**Data listing:**
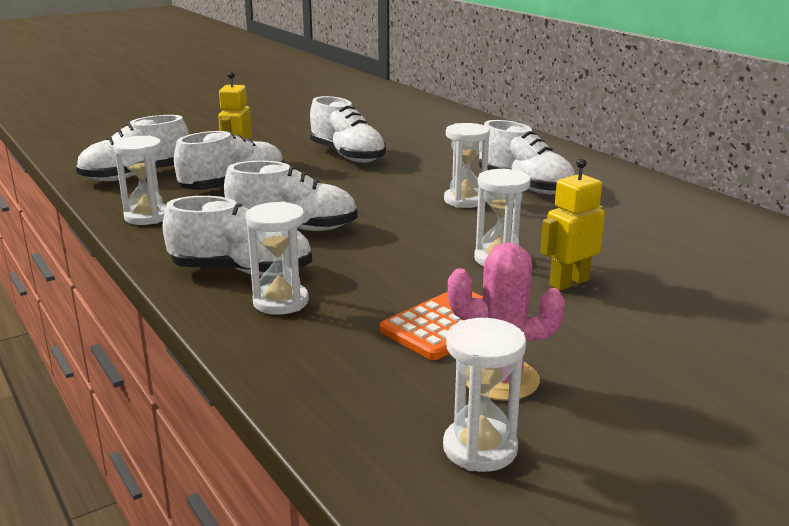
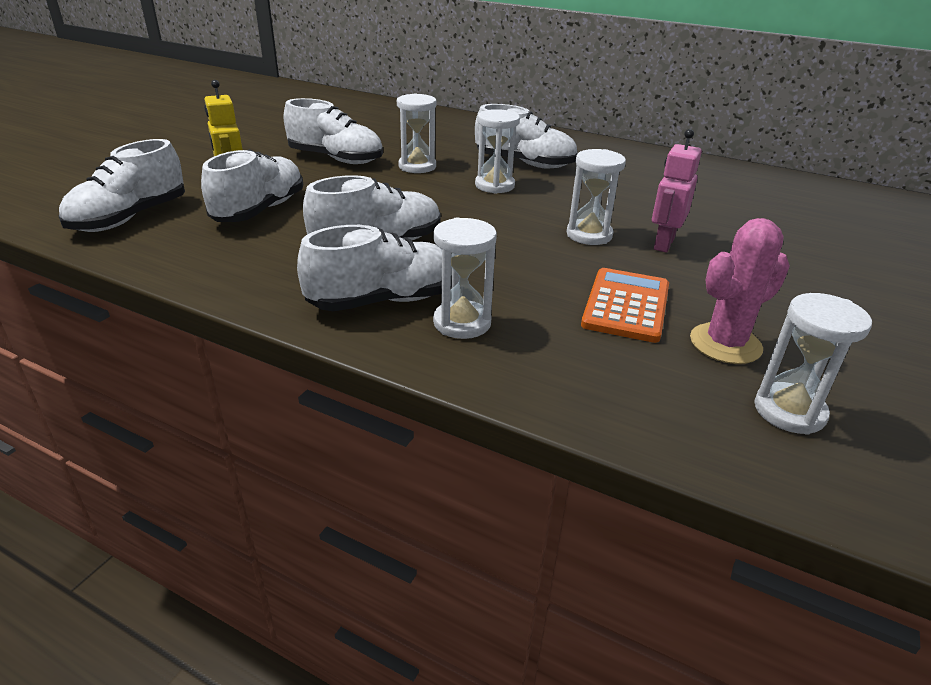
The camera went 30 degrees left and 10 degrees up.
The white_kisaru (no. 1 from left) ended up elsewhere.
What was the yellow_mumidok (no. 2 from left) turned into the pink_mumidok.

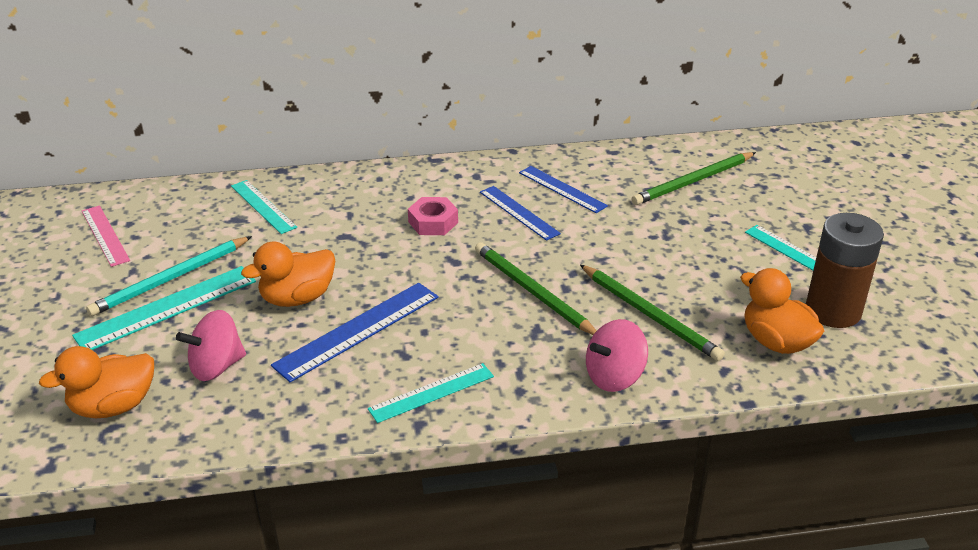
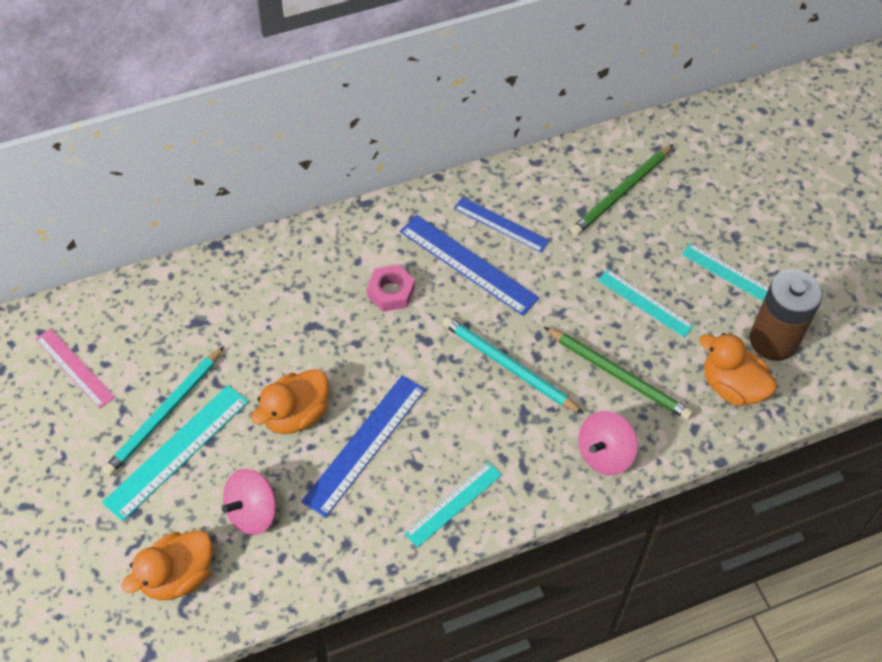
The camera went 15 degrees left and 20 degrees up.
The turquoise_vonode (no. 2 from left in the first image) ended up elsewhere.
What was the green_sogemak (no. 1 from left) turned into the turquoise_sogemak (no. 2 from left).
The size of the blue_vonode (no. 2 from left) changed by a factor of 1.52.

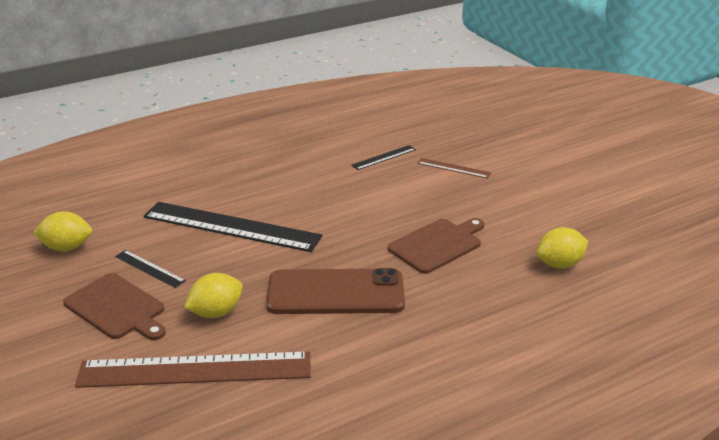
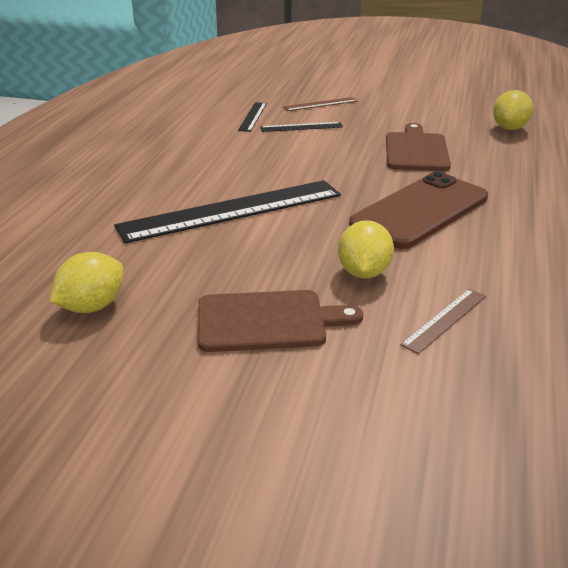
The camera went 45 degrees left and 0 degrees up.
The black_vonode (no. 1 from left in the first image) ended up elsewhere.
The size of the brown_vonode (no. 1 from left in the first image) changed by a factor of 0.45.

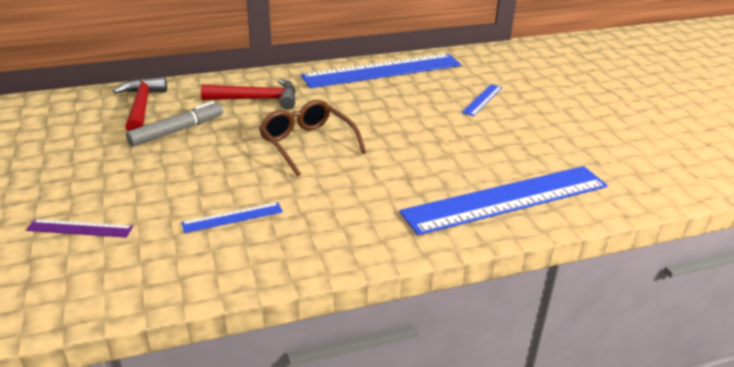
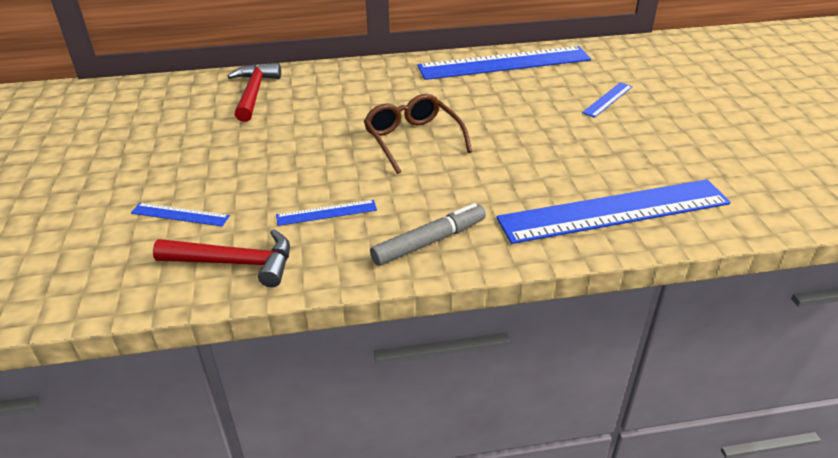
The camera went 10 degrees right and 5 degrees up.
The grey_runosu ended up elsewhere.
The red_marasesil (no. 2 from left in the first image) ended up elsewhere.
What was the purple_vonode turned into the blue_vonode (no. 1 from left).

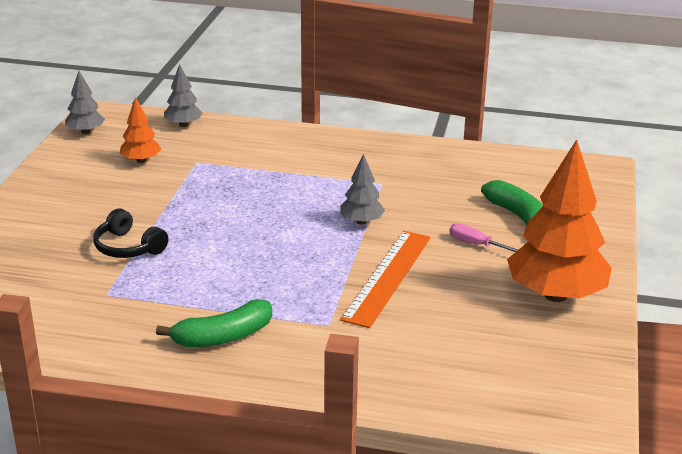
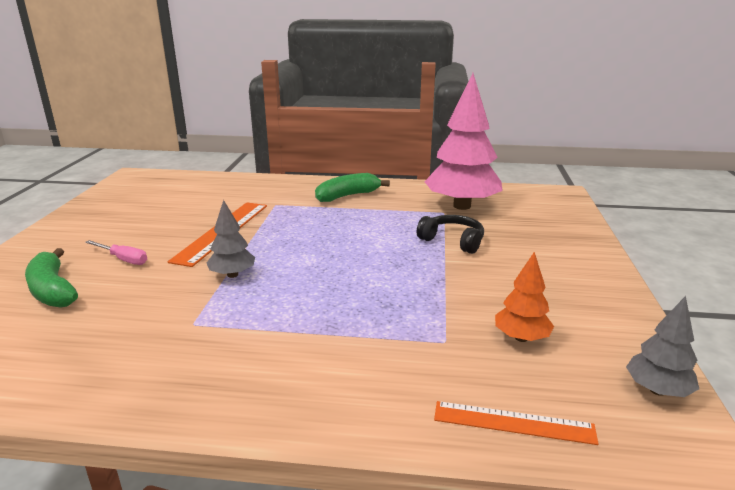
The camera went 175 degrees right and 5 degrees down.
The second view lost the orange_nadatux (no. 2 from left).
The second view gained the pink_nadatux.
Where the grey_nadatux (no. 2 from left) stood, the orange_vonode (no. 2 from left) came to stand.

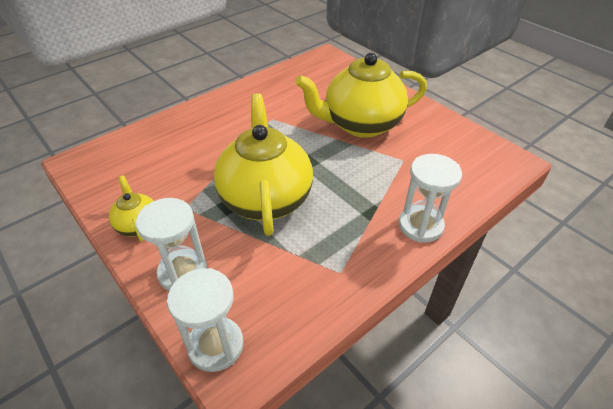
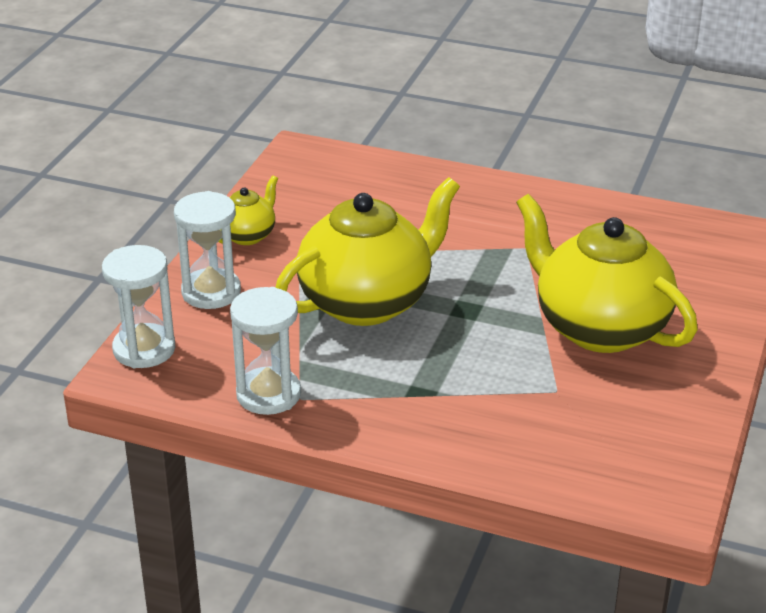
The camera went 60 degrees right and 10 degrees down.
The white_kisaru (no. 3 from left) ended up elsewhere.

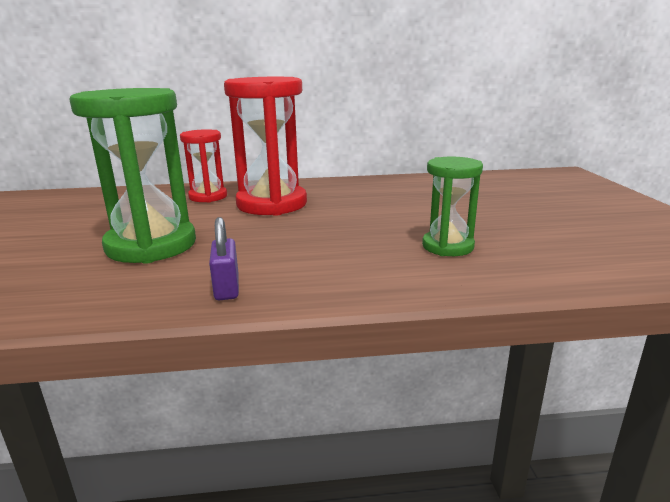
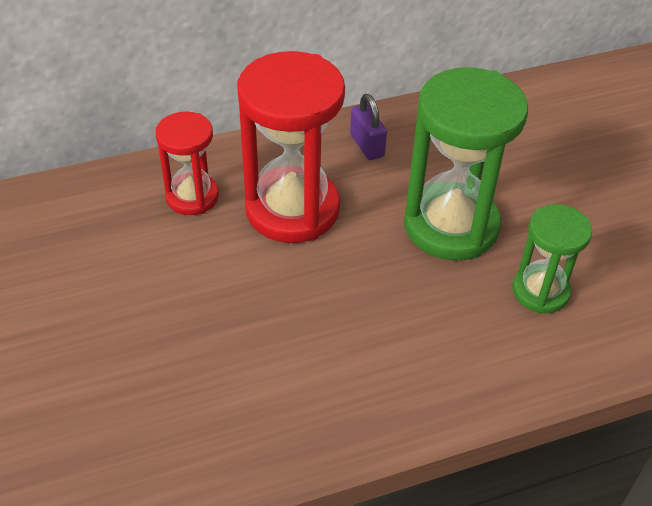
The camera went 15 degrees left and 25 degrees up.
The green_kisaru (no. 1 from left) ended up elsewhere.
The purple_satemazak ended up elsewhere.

**Task goal:** Write out exactly the lines that run from the top of the listing above to the line containing "The white_kisaru (no. 1", both ends included. Omit every picture.

**Solution to this problem:**
The camera went 30 degrees left and 10 degrees up.
The white_kisaru (no. 1 from left) ended up elsewhere.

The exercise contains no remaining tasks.